──────── INFORMATION SHOWN ────────

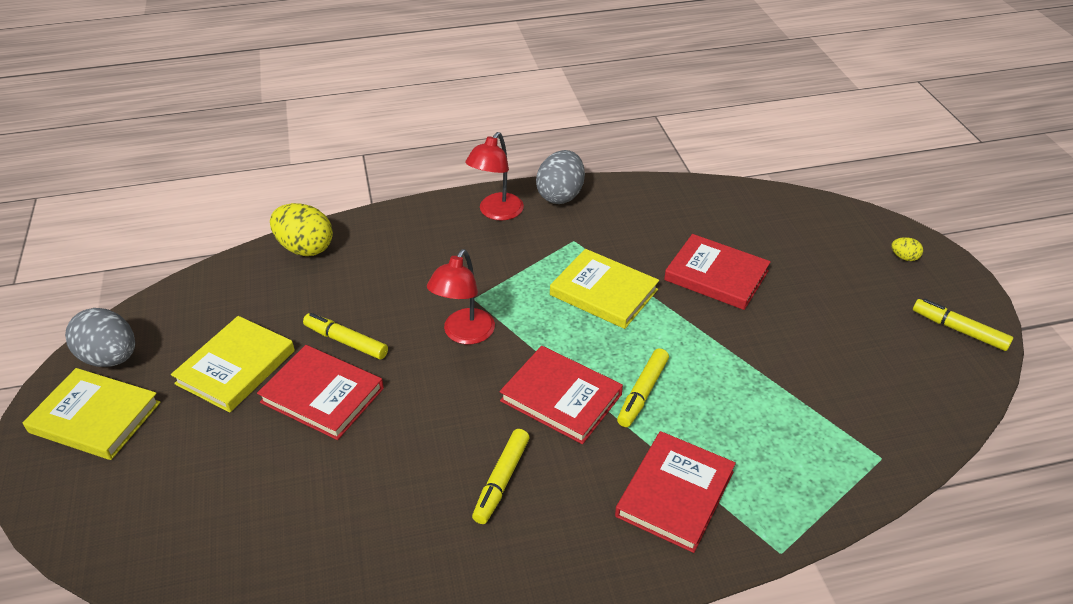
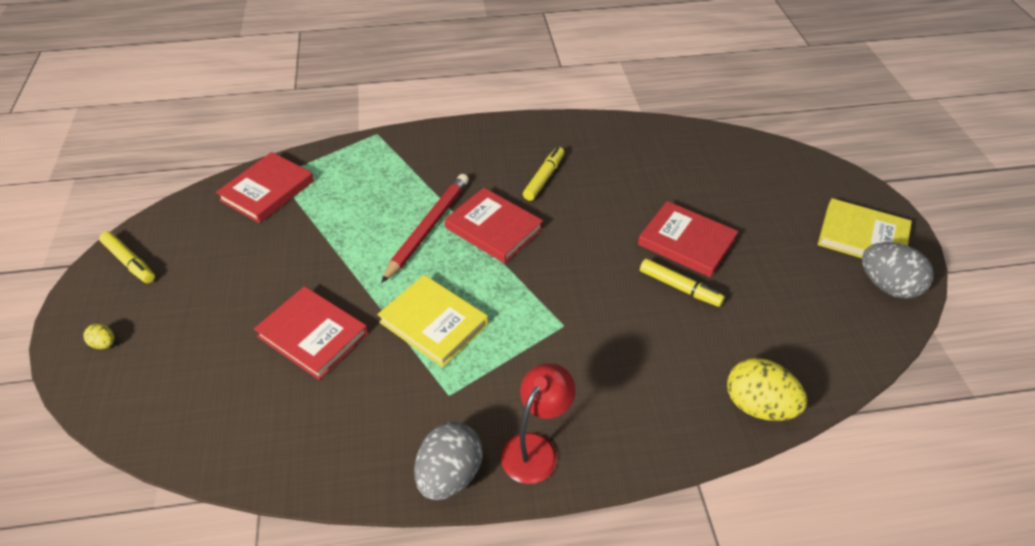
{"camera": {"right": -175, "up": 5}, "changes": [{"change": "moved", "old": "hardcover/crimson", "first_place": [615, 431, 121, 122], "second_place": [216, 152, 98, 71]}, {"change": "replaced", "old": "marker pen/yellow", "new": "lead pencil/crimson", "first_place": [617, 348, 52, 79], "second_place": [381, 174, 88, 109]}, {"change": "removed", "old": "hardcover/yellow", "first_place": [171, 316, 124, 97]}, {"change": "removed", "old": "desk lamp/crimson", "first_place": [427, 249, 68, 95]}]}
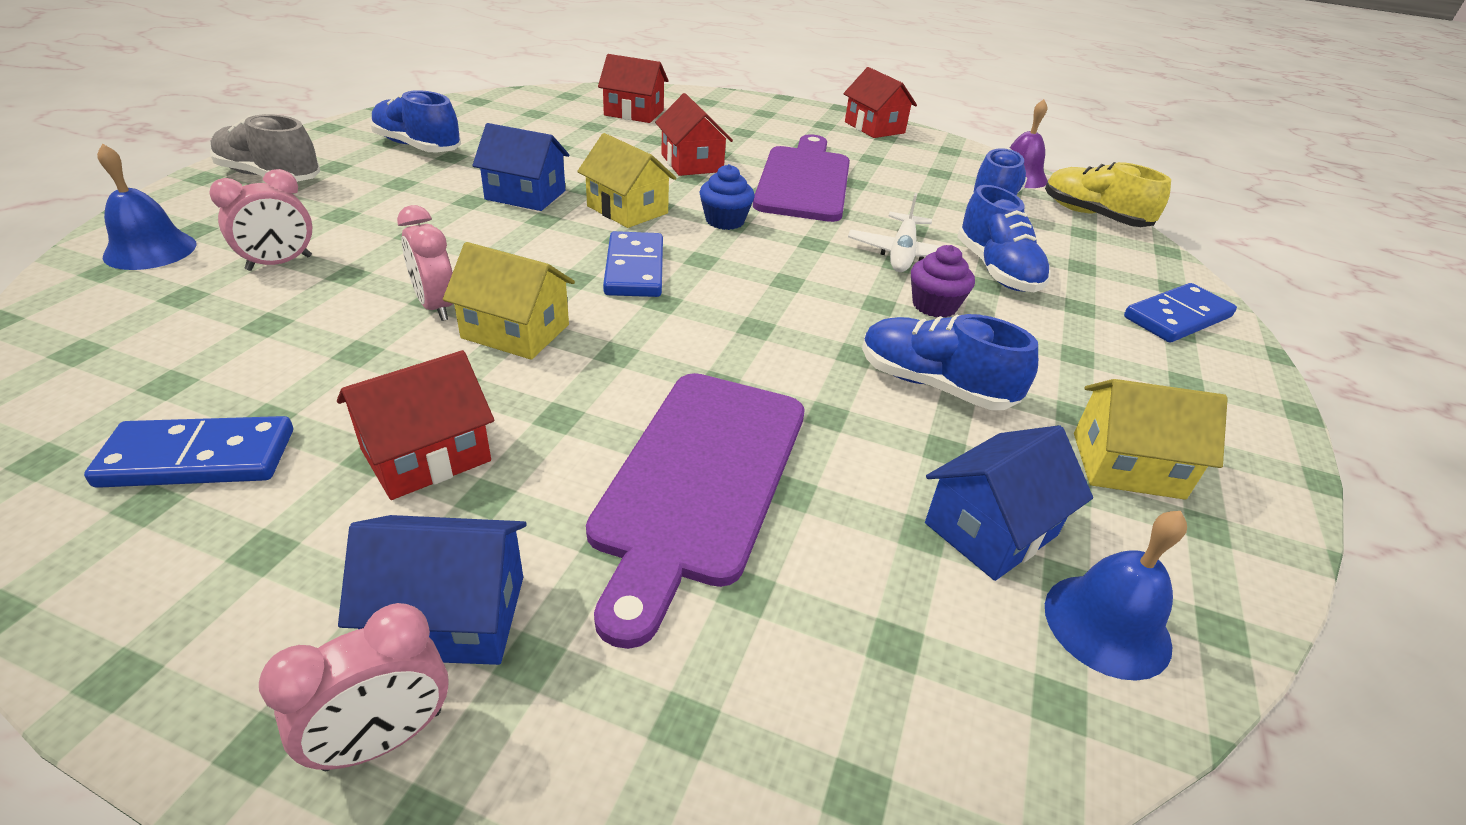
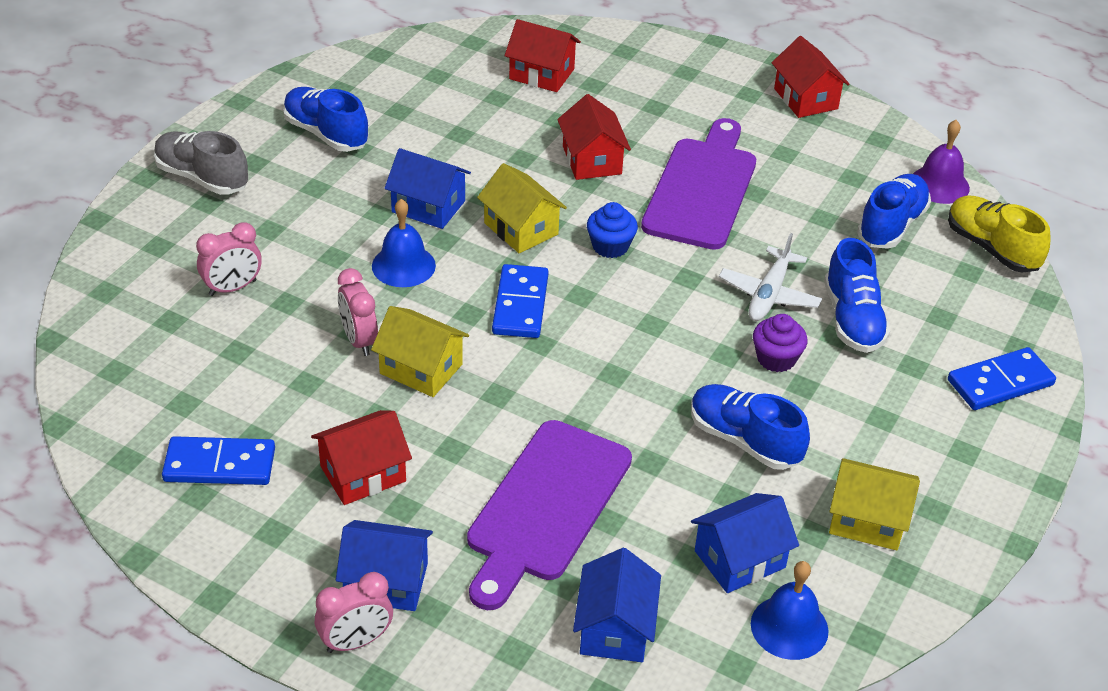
{"camera": {"right": 10, "up": 5}, "changes": [{"change": "moved", "old": "hand bell/royal blue", "first_place": [97, 143, 100, 127], "second_place": [372, 199, 64, 88]}, {"change": "added", "new": "toy house/royal blue", "second_place": [573, 548, 88, 114]}]}
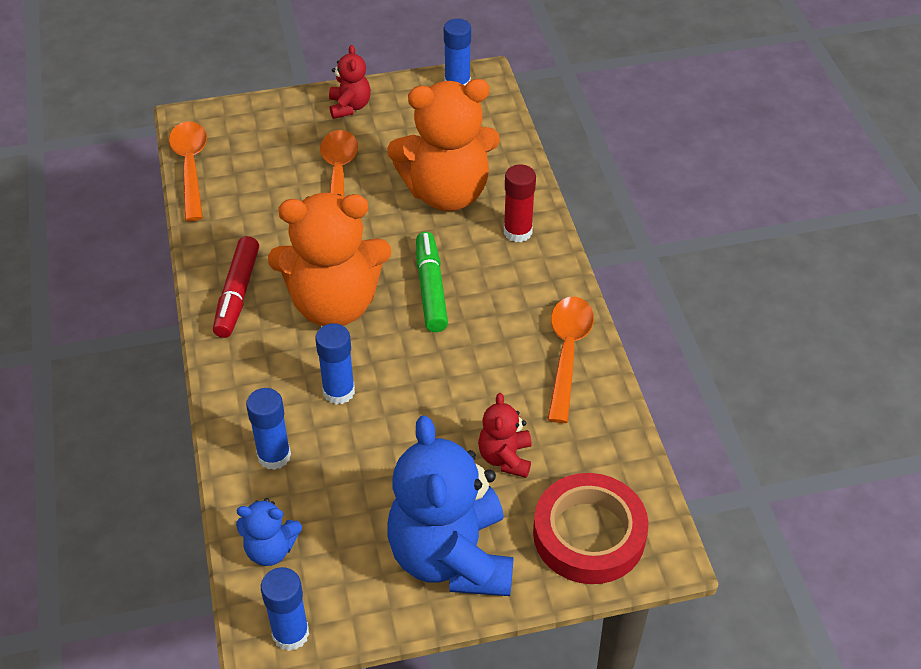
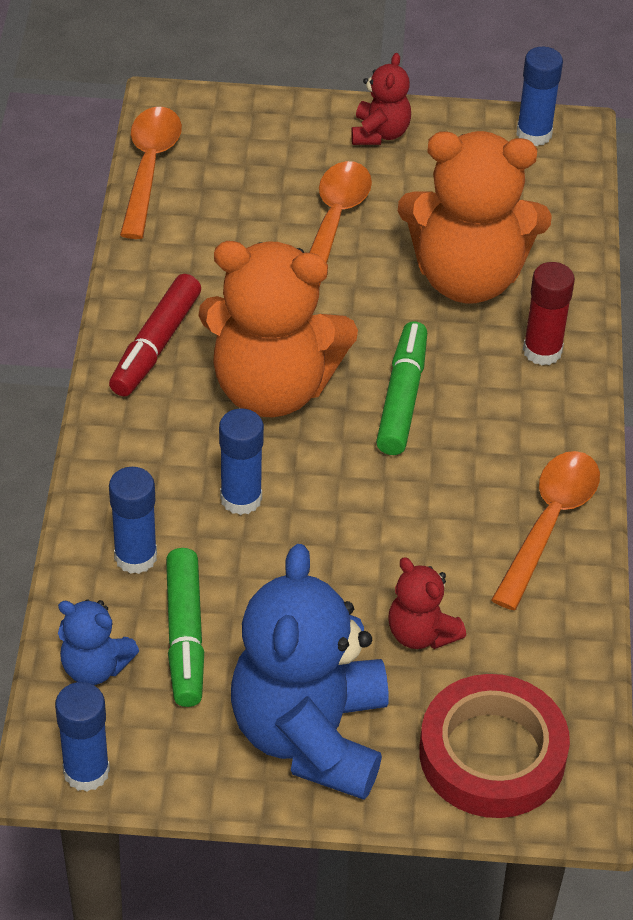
{"camera": {"right": 15, "up": 0}, "changes": [{"change": "added", "new": "marker pen/leaf-green", "second_place": [166, 548, 38, 159]}, {"change": "turned", "old": "teddy/crimson", "first_place": [478, 393, 54, 85], "second_place": [389, 557, 77, 92], "degrees": -60}]}
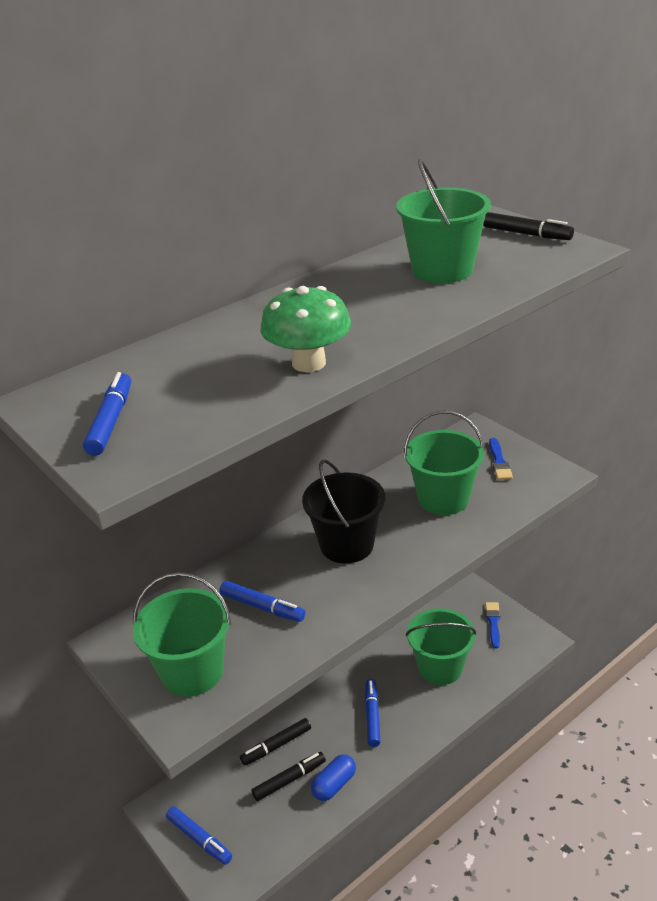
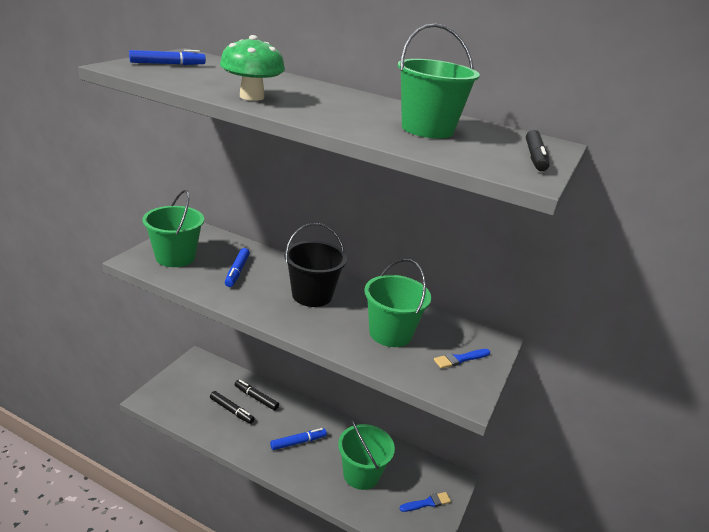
{"camera": {"right": 60, "up": -5}, "changes": [{"change": "removed", "old": "marker pen/royal blue", "first_place": [166, 806, 66, 59]}, {"change": "removed", "old": "pill/royal blue", "first_place": [311, 754, 45, 47]}]}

────────

WORK TO COMPLETE: Above is a listing with pictures. Write it out exactly without them.

TASK RESULT:
{"camera": {"right": -175, "up": 5}, "changes": [{"change": "moved", "old": "hardcover/crimson", "first_place": [615, 431, 121, 122], "second_place": [216, 152, 98, 71]}, {"change": "replaced", "old": "marker pen/yellow", "new": "lead pencil/crimson", "first_place": [617, 348, 52, 79], "second_place": [381, 174, 88, 109]}, {"change": "removed", "old": "hardcover/yellow", "first_place": [171, 316, 124, 97]}, {"change": "removed", "old": "desk lamp/crimson", "first_place": [427, 249, 68, 95]}]}
{"camera": {"right": 10, "up": 5}, "changes": [{"change": "moved", "old": "hand bell/royal blue", "first_place": [97, 143, 100, 127], "second_place": [372, 199, 64, 88]}, {"change": "added", "new": "toy house/royal blue", "second_place": [573, 548, 88, 114]}]}
{"camera": {"right": 15, "up": 0}, "changes": [{"change": "added", "new": "marker pen/leaf-green", "second_place": [166, 548, 38, 159]}, {"change": "turned", "old": "teddy/crimson", "first_place": [478, 393, 54, 85], "second_place": [389, 557, 77, 92], "degrees": -60}]}
{"camera": {"right": 60, "up": -5}, "changes": [{"change": "removed", "old": "marker pen/royal blue", "first_place": [166, 806, 66, 59]}, {"change": "removed", "old": "pill/royal blue", "first_place": [311, 754, 45, 47]}]}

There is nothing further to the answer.